Required action: Lines to be reproduced exactly: the one that holds "SCALE2 pin DT: D1 -> D7" and all those after it through the end of the data. Include no others.

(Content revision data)

=== Begin Enclosure ===

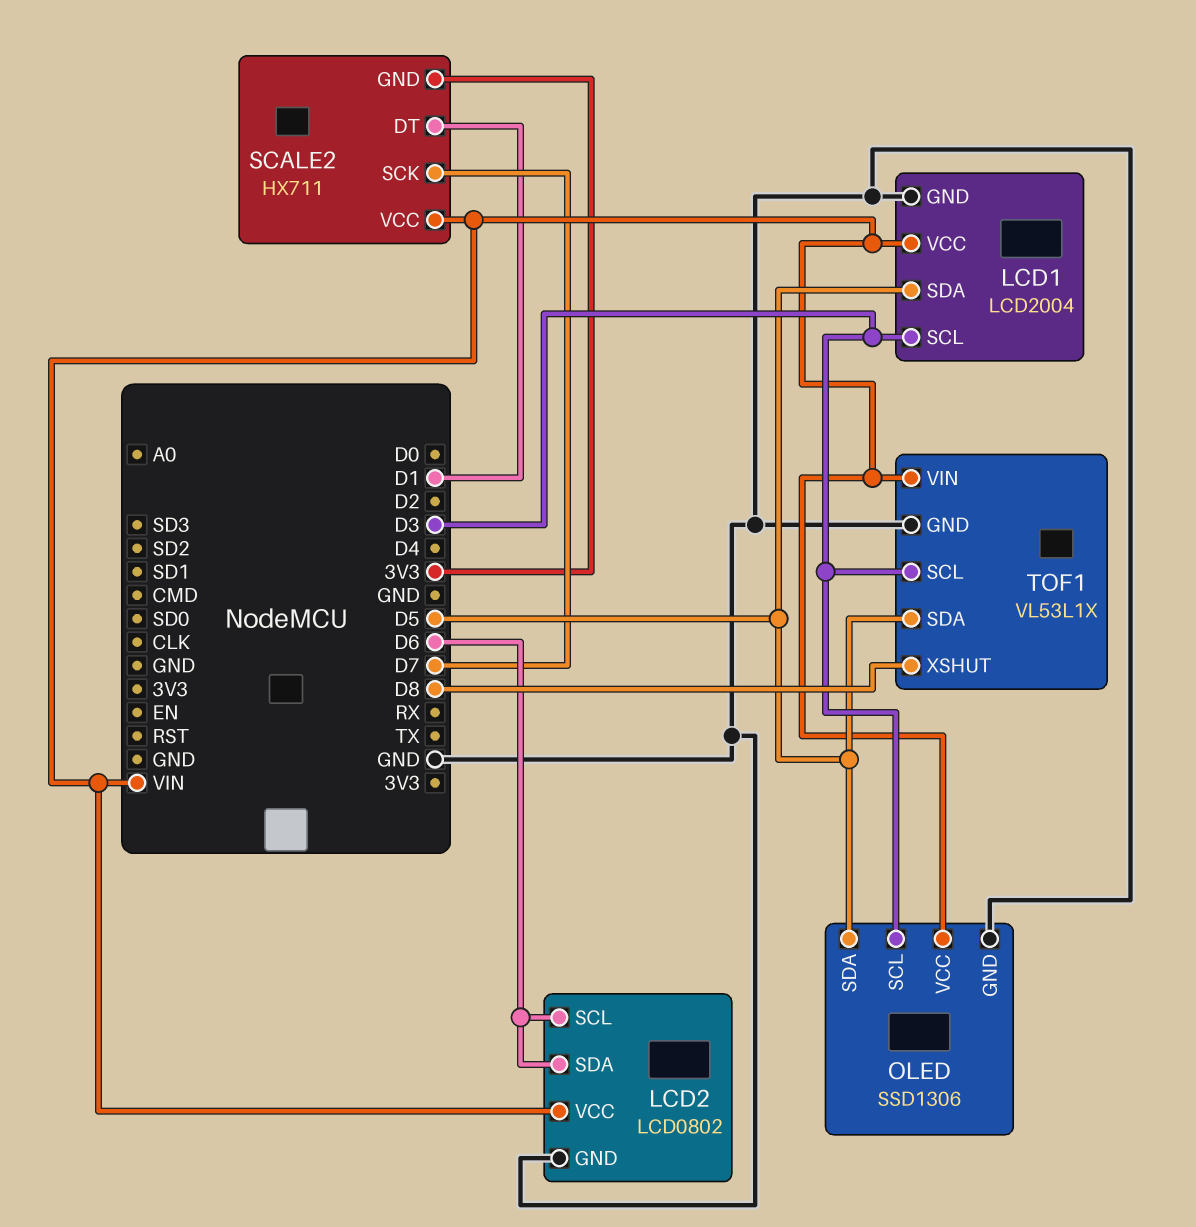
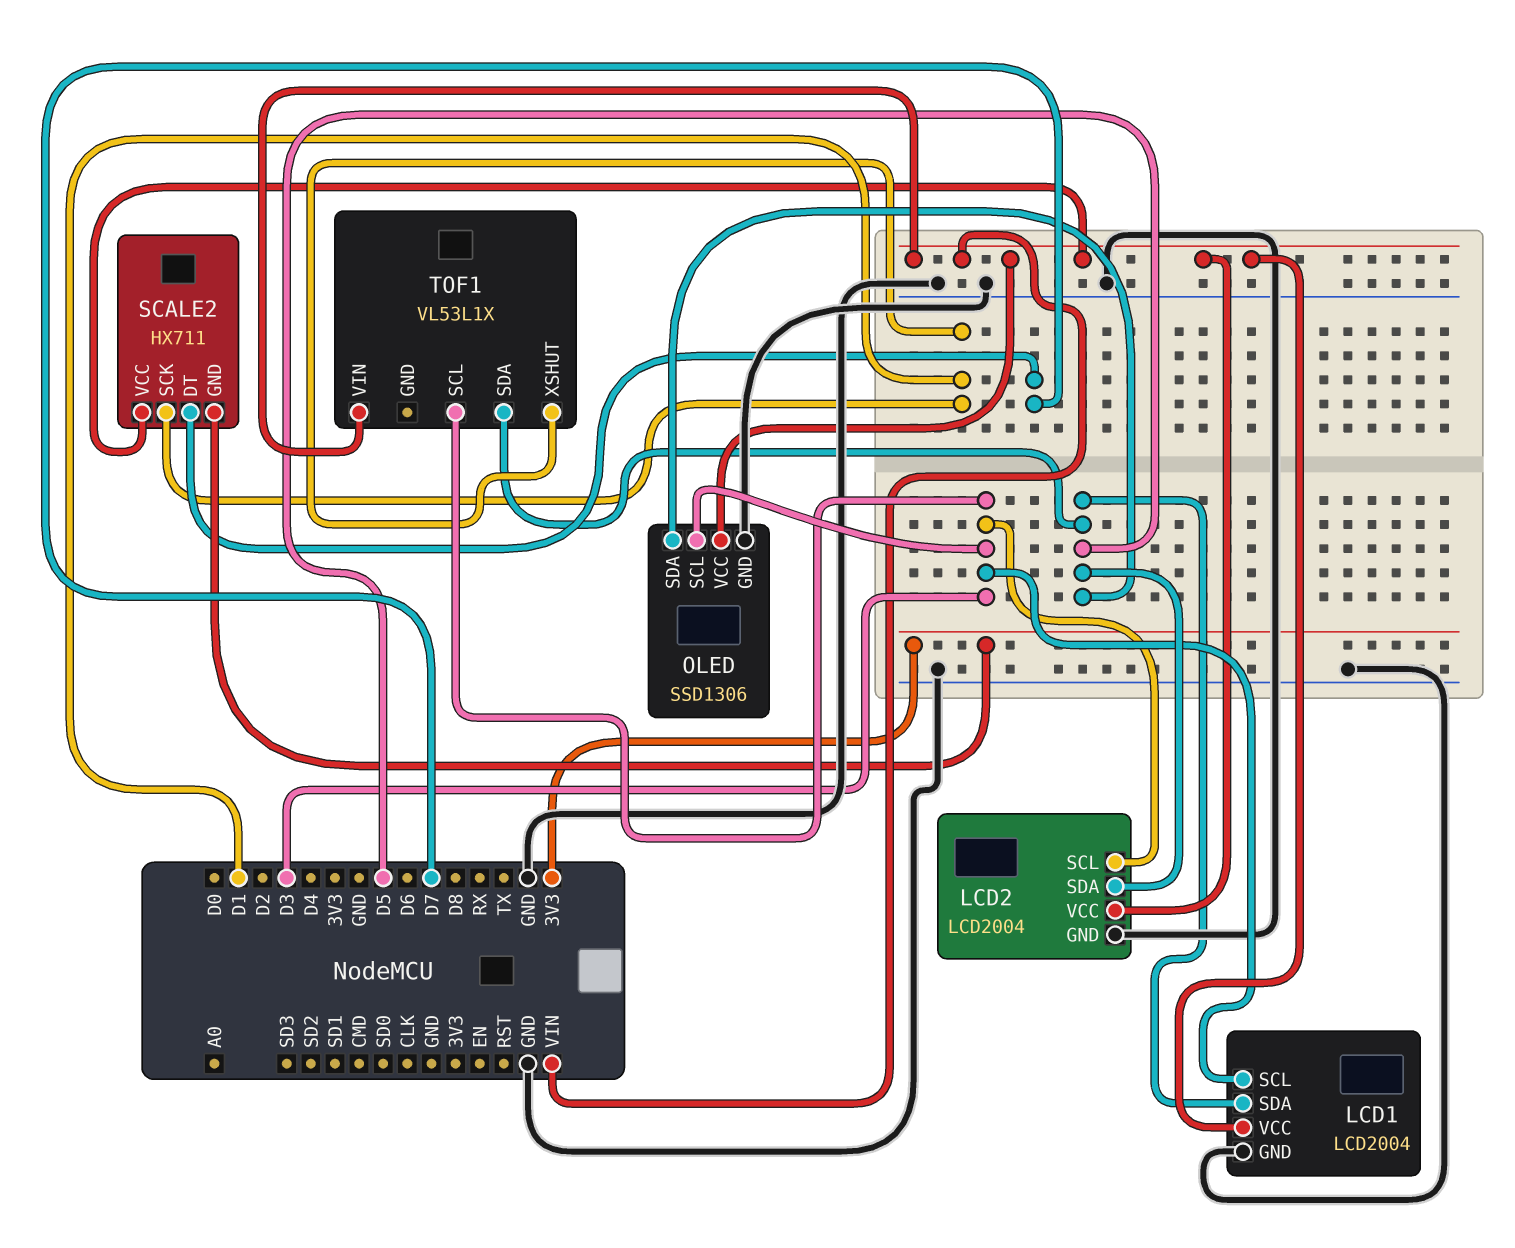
LCD2: LCD0802 -> LCD2004
LCD2 pin SCL: D6 -> D3
LCD2 pin SDA: D6 -> D5
SCALE2 pin DT: D1 -> D7
SCALE2 pin SCK: D7 -> D1
TOF1 pin GND: GND -> none
TOF1 pin XSHUT: D8 -> D1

=== End Enclosure ===

Exercise output:
SCALE2 pin DT: D1 -> D7
SCALE2 pin SCK: D7 -> D1
TOF1 pin GND: GND -> none
TOF1 pin XSHUT: D8 -> D1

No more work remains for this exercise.